* **PROVIDED DATA**
◇ ◇ ◇ ◇

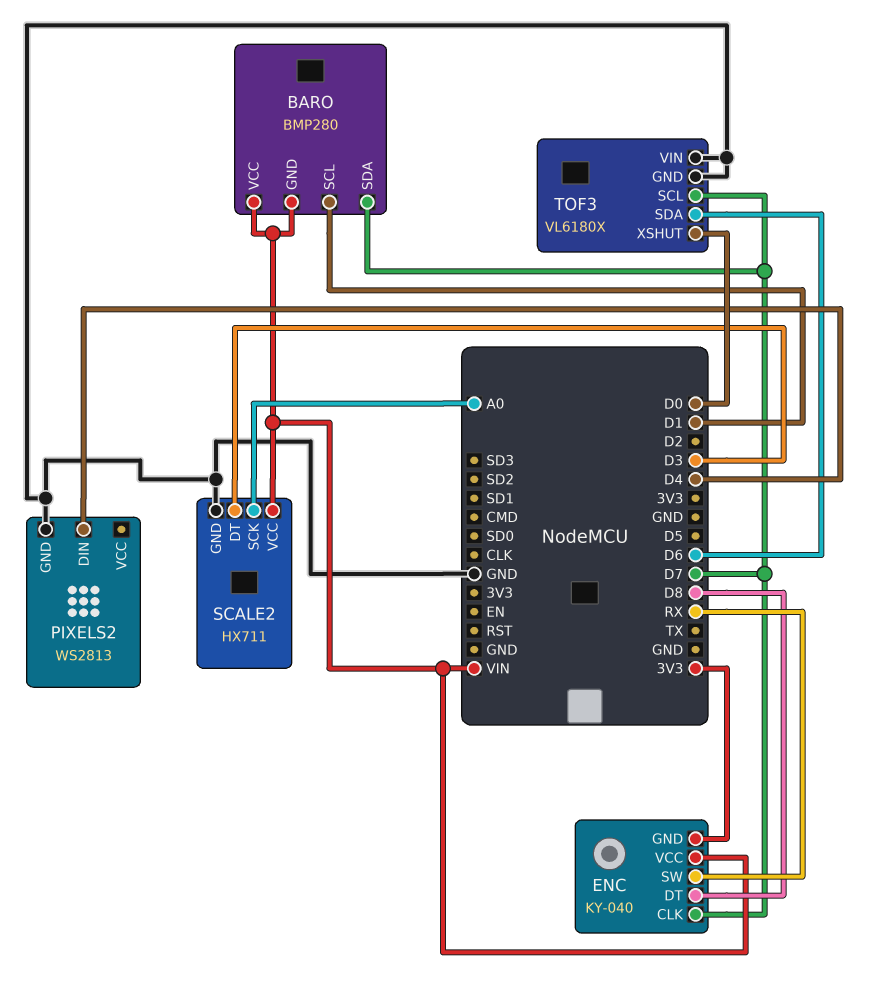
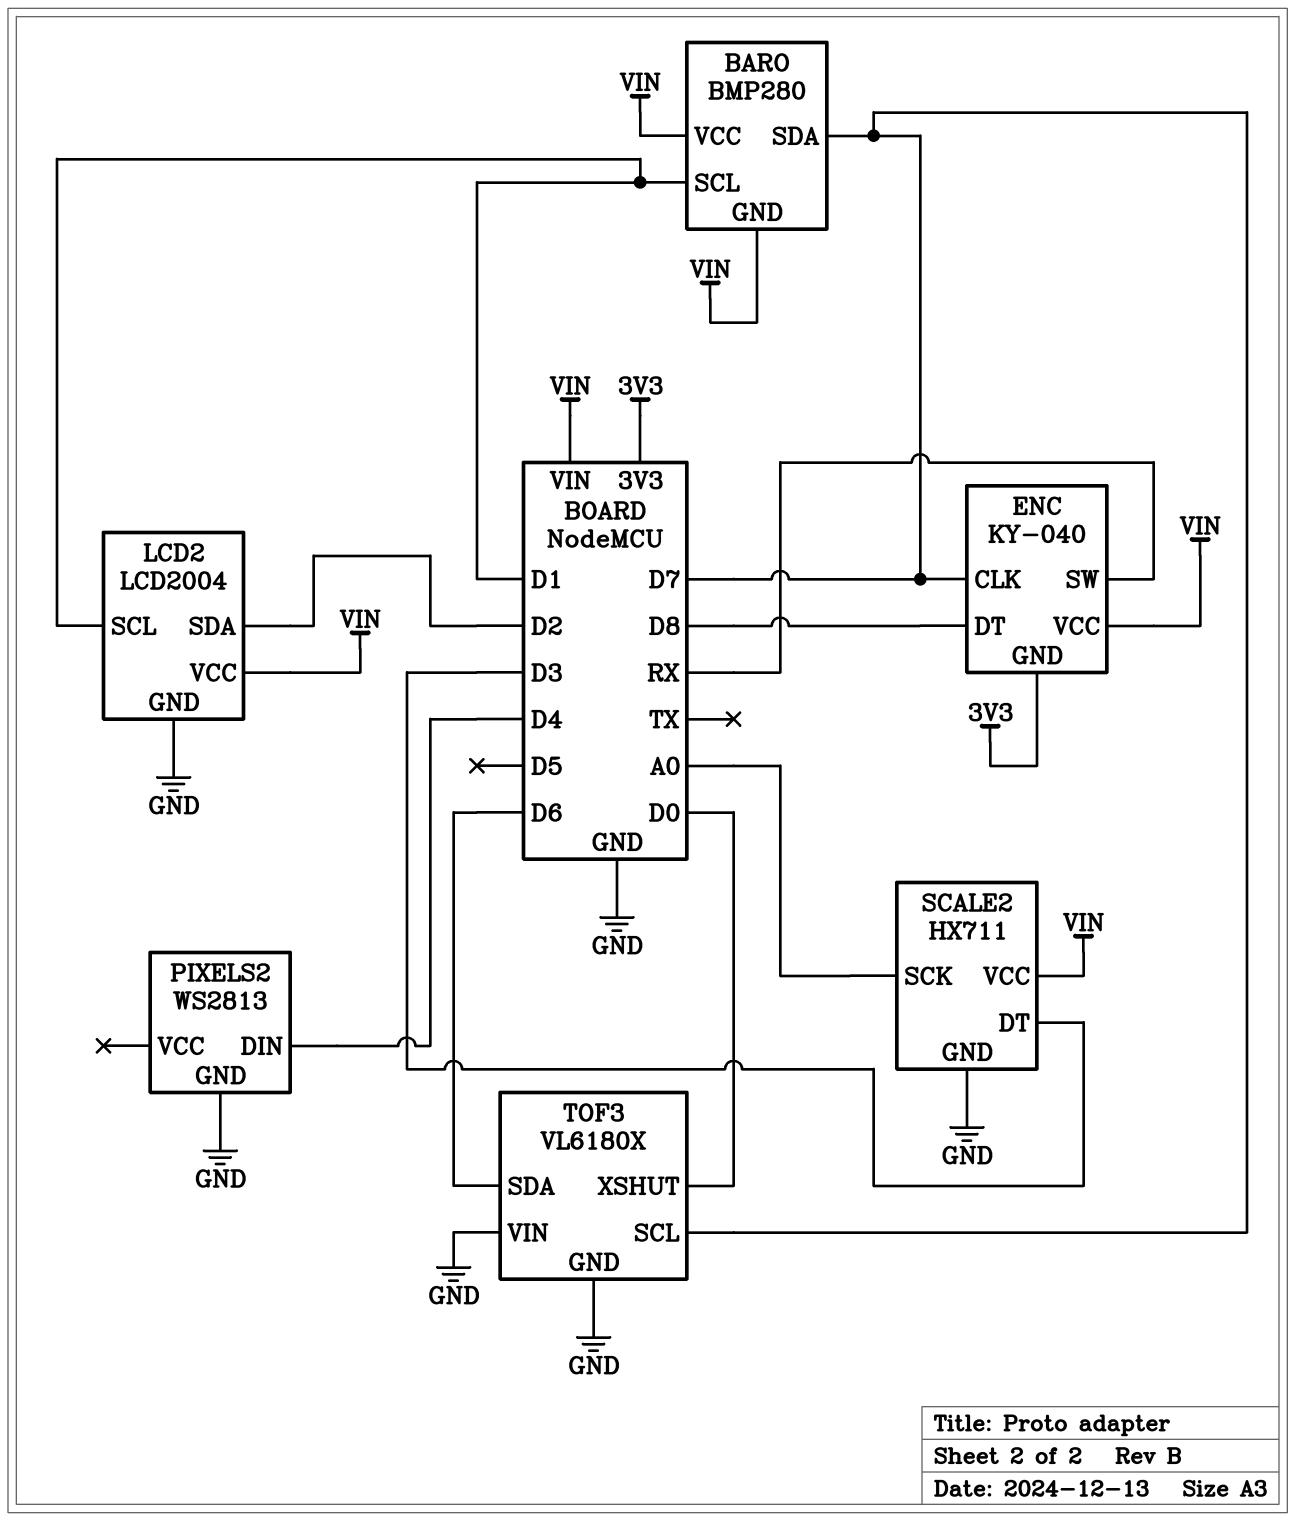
LCD2: none -> LCD2004
LCD2 pin GND: none -> GND
LCD2 pin SCL: none -> D1
LCD2 pin SDA: none -> D2
LCD2 pin VCC: none -> VIN

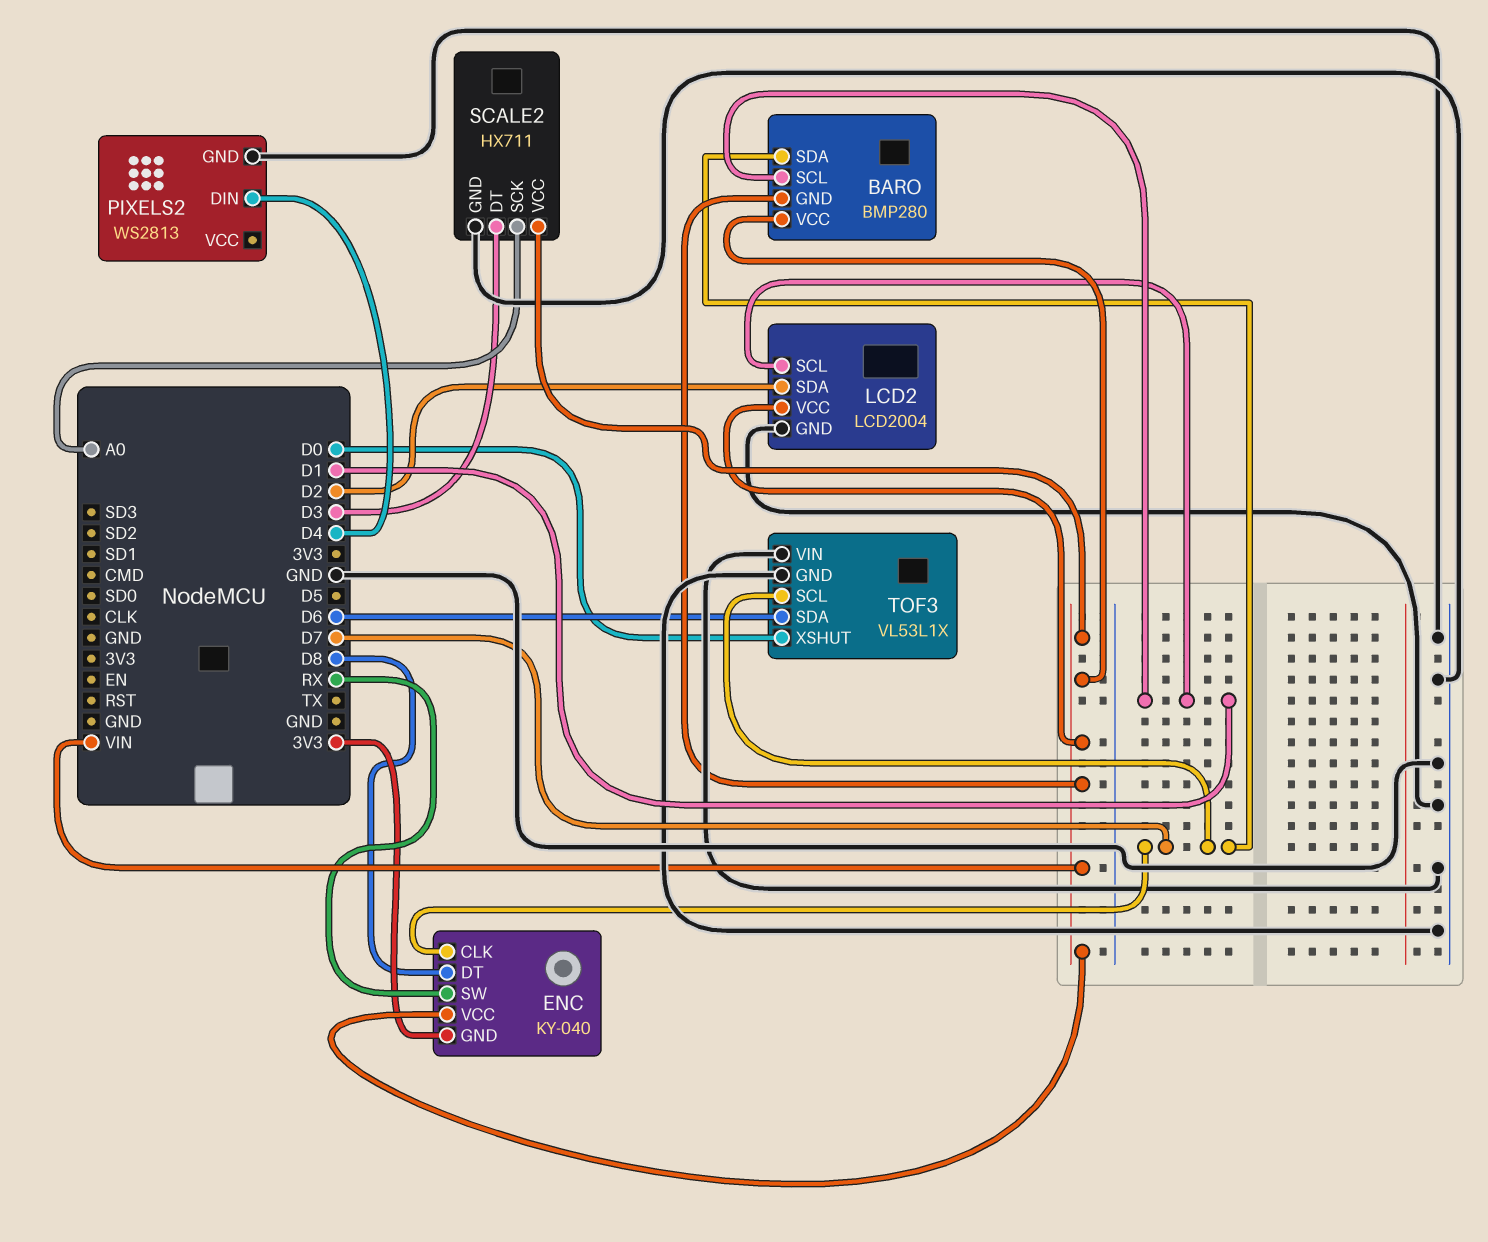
TOF3: VL6180X -> VL53L1X

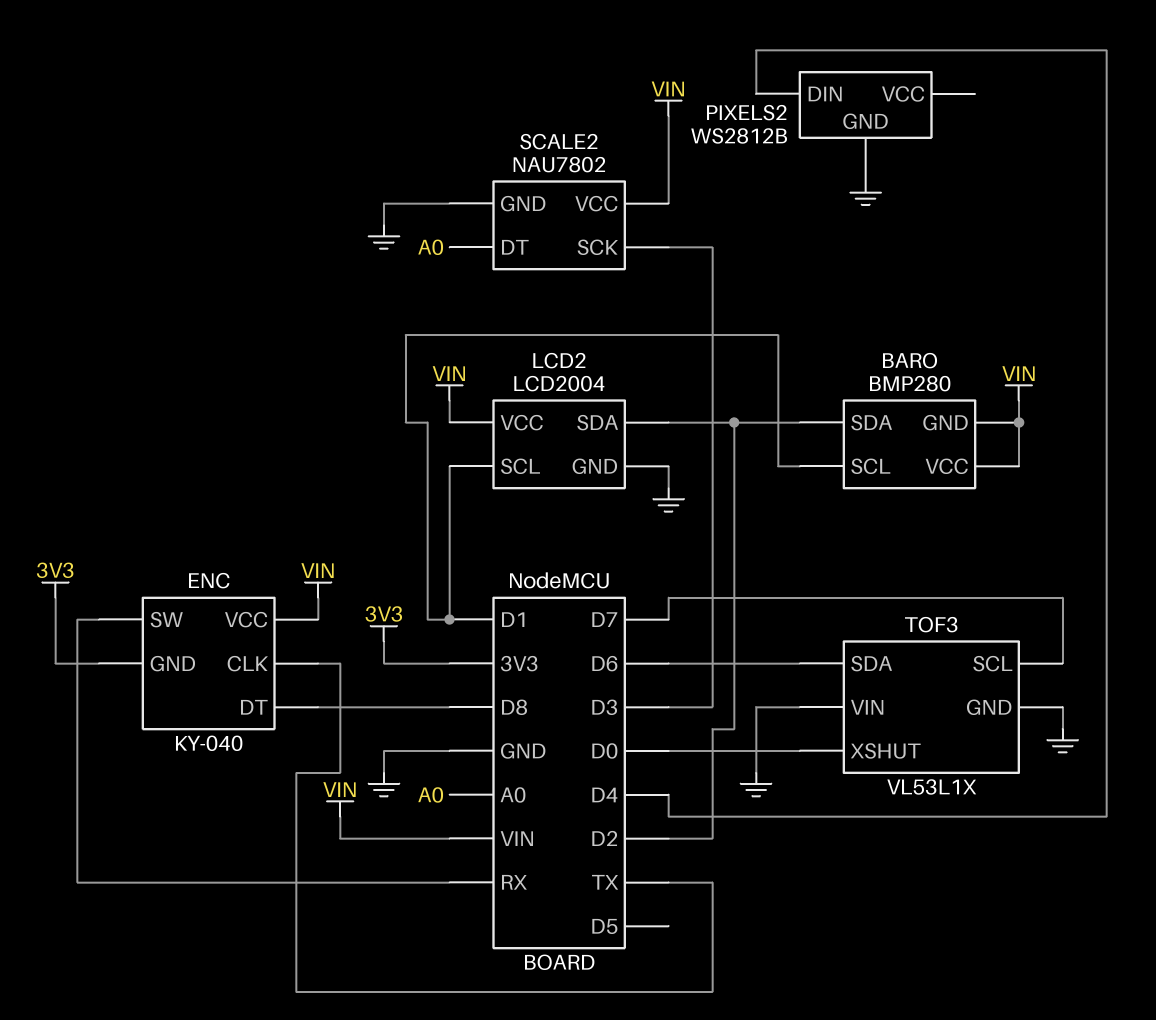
BARO pin SDA: D7 -> D2
ENC pin CLK: D7 -> TX
PIXELS2: WS2813 -> WS2812B
SCALE2: HX711 -> NAU7802
SCALE2 pin DT: D3 -> A0
SCALE2 pin SCK: A0 -> D3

◇ ◇ ◇ ◇

* **PROBLEM REQUIREMENTS**
Return exactly the lines in the records above, beginning with the one that holds "SCALE2: HX711 -> NAU7802" and ending with the last.

* **RESPONSE AREA**
SCALE2: HX711 -> NAU7802
SCALE2 pin DT: D3 -> A0
SCALE2 pin SCK: A0 -> D3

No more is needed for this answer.